(Records supplied Opens)
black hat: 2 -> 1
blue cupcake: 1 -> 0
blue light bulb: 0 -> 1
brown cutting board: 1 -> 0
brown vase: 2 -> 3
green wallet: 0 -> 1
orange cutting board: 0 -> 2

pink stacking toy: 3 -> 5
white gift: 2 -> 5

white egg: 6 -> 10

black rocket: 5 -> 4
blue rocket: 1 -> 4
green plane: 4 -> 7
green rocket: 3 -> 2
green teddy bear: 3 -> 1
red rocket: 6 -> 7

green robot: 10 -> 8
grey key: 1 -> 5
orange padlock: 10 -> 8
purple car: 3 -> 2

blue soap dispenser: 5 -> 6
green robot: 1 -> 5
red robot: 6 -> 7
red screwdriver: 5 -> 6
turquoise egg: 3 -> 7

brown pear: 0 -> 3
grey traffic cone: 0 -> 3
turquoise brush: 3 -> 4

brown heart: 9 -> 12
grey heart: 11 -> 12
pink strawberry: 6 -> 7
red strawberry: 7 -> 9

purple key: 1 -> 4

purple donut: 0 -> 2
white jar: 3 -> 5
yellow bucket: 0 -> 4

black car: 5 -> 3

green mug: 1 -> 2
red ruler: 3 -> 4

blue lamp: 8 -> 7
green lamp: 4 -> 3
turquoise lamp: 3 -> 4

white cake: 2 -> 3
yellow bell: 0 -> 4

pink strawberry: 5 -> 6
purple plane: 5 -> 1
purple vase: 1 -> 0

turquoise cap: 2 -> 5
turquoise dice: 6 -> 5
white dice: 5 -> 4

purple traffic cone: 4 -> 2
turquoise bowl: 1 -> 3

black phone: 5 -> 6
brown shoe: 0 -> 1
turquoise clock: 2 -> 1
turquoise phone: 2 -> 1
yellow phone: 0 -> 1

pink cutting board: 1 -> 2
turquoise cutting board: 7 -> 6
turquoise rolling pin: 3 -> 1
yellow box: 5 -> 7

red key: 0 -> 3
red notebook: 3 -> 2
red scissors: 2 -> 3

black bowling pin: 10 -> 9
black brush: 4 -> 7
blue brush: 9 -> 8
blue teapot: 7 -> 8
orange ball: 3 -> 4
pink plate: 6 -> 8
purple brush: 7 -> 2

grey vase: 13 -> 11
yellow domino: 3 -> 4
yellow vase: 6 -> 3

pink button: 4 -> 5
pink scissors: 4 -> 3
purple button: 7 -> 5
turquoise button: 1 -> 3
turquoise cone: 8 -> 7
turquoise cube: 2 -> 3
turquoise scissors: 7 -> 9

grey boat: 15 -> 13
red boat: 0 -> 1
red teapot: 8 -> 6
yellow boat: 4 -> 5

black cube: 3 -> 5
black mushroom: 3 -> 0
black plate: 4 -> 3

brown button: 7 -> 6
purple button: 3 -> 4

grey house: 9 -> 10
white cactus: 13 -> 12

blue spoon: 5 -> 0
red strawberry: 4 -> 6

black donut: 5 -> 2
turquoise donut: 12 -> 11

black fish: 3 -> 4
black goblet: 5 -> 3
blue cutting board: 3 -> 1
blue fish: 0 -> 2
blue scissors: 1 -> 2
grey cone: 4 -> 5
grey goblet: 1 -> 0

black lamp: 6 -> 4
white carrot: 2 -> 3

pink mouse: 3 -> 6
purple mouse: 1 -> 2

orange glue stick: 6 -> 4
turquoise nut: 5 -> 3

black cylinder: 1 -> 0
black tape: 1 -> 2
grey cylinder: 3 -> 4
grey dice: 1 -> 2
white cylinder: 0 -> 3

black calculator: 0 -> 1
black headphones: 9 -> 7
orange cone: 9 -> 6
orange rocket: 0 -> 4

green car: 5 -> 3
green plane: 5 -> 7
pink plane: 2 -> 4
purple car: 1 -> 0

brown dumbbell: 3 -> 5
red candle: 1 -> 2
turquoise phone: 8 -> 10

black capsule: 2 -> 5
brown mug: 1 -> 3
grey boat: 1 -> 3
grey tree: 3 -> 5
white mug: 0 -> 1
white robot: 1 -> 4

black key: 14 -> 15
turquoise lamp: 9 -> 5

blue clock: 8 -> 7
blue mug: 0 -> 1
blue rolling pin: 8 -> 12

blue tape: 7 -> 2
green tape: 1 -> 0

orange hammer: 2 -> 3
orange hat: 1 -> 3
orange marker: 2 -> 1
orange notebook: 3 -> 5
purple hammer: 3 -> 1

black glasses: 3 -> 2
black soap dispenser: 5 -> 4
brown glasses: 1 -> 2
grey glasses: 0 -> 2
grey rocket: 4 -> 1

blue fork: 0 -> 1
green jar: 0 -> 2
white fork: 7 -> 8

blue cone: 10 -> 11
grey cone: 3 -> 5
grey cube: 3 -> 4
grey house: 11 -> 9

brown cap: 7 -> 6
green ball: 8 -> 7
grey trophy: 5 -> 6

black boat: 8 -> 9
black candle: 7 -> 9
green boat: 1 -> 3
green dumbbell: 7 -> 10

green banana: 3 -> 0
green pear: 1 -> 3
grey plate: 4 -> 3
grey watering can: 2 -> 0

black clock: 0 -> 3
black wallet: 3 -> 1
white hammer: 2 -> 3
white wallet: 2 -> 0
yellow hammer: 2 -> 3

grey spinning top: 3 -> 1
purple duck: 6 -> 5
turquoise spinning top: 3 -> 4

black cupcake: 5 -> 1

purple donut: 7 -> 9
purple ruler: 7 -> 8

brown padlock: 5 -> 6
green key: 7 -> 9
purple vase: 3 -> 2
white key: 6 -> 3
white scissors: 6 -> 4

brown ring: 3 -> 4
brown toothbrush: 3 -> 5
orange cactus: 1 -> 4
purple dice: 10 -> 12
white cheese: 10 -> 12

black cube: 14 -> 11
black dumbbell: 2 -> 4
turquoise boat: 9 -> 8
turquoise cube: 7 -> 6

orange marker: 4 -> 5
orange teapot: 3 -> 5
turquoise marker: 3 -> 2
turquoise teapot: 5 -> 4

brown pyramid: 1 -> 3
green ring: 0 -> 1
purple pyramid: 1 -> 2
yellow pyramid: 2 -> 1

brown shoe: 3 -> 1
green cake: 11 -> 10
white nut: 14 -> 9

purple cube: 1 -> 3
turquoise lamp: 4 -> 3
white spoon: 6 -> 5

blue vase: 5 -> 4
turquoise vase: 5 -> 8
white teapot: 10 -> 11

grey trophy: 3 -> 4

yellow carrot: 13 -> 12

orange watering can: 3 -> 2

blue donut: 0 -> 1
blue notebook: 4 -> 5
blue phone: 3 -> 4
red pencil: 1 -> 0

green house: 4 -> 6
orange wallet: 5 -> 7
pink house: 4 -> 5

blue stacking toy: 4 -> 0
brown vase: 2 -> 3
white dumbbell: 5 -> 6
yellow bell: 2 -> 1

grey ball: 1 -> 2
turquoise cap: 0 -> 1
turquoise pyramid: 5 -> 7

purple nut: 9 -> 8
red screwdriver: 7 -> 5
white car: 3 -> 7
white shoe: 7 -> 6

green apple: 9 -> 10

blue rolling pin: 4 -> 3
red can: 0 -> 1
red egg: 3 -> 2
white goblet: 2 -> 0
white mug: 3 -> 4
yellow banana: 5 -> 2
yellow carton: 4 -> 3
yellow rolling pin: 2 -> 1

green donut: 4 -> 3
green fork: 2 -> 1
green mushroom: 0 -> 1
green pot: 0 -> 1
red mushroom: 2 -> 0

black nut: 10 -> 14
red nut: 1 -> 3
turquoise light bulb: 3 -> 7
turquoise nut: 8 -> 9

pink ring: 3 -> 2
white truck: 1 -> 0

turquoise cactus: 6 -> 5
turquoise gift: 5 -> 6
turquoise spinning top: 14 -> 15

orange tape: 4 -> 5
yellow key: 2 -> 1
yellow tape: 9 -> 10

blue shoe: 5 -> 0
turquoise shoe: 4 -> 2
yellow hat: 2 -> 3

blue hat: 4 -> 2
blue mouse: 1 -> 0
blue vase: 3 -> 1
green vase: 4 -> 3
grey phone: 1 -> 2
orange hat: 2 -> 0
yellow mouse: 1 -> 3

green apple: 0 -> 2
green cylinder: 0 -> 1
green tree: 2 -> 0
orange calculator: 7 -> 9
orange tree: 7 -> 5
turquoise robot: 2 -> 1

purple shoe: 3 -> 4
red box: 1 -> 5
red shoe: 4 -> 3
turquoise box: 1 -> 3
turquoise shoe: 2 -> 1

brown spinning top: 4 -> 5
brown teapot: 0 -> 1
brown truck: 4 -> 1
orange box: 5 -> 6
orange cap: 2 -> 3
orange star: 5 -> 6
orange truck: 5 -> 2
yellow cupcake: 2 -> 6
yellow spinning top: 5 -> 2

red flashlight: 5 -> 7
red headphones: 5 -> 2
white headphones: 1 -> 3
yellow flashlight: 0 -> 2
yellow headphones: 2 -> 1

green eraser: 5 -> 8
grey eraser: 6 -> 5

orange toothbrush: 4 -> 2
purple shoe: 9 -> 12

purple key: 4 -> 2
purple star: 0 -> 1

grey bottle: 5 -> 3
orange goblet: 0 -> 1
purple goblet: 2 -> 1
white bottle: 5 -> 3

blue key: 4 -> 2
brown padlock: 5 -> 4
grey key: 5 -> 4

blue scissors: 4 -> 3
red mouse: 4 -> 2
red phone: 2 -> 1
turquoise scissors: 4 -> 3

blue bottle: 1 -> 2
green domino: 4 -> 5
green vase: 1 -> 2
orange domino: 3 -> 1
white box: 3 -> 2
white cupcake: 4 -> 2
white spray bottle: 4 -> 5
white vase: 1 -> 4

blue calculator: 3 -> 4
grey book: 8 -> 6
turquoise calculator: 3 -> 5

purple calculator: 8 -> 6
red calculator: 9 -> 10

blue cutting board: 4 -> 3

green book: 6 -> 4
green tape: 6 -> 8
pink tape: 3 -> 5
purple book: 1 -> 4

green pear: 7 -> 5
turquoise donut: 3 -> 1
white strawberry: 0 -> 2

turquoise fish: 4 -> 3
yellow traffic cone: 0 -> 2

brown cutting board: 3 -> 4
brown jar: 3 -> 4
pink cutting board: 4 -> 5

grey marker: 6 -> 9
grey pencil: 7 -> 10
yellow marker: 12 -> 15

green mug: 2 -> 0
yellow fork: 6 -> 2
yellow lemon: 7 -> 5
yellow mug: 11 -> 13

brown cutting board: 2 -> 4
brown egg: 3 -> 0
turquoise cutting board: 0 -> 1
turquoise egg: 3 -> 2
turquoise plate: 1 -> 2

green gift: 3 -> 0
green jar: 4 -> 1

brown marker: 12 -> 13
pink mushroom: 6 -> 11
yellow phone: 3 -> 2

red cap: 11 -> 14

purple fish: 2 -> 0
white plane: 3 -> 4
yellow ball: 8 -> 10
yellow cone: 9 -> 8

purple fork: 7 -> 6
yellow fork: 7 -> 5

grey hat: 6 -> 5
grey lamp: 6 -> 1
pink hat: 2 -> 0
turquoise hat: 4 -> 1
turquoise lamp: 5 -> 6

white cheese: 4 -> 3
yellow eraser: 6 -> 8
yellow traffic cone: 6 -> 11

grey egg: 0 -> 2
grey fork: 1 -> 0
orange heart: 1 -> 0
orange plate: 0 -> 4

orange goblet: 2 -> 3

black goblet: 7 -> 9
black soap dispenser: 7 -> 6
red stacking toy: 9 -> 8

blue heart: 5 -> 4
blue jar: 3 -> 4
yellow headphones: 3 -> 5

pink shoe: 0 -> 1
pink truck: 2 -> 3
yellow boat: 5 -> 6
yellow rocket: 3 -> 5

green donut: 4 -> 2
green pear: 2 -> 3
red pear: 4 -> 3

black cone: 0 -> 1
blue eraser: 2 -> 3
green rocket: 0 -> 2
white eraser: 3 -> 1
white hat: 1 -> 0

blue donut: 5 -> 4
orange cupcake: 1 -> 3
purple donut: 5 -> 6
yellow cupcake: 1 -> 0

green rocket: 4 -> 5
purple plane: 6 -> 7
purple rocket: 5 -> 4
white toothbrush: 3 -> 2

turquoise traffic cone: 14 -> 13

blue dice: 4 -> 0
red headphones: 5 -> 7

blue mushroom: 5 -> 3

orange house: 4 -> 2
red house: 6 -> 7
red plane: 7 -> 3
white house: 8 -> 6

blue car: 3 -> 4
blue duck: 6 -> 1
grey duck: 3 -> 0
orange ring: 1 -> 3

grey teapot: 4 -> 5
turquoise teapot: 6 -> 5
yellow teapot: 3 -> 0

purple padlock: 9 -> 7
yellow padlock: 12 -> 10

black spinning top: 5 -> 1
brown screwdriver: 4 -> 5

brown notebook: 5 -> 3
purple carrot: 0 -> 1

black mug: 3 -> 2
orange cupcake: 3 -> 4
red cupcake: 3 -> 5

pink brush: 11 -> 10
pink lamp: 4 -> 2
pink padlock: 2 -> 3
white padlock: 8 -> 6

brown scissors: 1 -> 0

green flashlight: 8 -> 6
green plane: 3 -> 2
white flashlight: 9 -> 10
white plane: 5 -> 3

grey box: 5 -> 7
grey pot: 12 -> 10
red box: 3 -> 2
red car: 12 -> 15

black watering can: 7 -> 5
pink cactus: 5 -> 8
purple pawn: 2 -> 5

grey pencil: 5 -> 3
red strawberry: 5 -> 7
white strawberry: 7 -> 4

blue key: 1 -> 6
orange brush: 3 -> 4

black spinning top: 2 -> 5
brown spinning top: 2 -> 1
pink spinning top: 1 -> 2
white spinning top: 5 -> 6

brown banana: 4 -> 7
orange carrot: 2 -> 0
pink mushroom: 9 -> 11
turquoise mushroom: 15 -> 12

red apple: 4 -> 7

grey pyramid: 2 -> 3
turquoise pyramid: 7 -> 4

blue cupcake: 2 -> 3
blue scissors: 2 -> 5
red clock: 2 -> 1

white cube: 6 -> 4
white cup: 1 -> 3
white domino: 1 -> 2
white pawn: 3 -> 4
(Records supplied Closes)
* [Work to complete] Above this instruction are the records; retype exactly the lines from the one containing "yellow lemon: 7 -> 5" up to and including the one containing "grey teapot: 4 -> 5".

* [Reply to the exercise]
yellow lemon: 7 -> 5
yellow mug: 11 -> 13

brown cutting board: 2 -> 4
brown egg: 3 -> 0
turquoise cutting board: 0 -> 1
turquoise egg: 3 -> 2
turquoise plate: 1 -> 2

green gift: 3 -> 0
green jar: 4 -> 1

brown marker: 12 -> 13
pink mushroom: 6 -> 11
yellow phone: 3 -> 2

red cap: 11 -> 14

purple fish: 2 -> 0
white plane: 3 -> 4
yellow ball: 8 -> 10
yellow cone: 9 -> 8

purple fork: 7 -> 6
yellow fork: 7 -> 5

grey hat: 6 -> 5
grey lamp: 6 -> 1
pink hat: 2 -> 0
turquoise hat: 4 -> 1
turquoise lamp: 5 -> 6

white cheese: 4 -> 3
yellow eraser: 6 -> 8
yellow traffic cone: 6 -> 11

grey egg: 0 -> 2
grey fork: 1 -> 0
orange heart: 1 -> 0
orange plate: 0 -> 4

orange goblet: 2 -> 3

black goblet: 7 -> 9
black soap dispenser: 7 -> 6
red stacking toy: 9 -> 8

blue heart: 5 -> 4
blue jar: 3 -> 4
yellow headphones: 3 -> 5

pink shoe: 0 -> 1
pink truck: 2 -> 3
yellow boat: 5 -> 6
yellow rocket: 3 -> 5

green donut: 4 -> 2
green pear: 2 -> 3
red pear: 4 -> 3

black cone: 0 -> 1
blue eraser: 2 -> 3
green rocket: 0 -> 2
white eraser: 3 -> 1
white hat: 1 -> 0

blue donut: 5 -> 4
orange cupcake: 1 -> 3
purple donut: 5 -> 6
yellow cupcake: 1 -> 0

green rocket: 4 -> 5
purple plane: 6 -> 7
purple rocket: 5 -> 4
white toothbrush: 3 -> 2

turquoise traffic cone: 14 -> 13

blue dice: 4 -> 0
red headphones: 5 -> 7

blue mushroom: 5 -> 3

orange house: 4 -> 2
red house: 6 -> 7
red plane: 7 -> 3
white house: 8 -> 6

blue car: 3 -> 4
blue duck: 6 -> 1
grey duck: 3 -> 0
orange ring: 1 -> 3

grey teapot: 4 -> 5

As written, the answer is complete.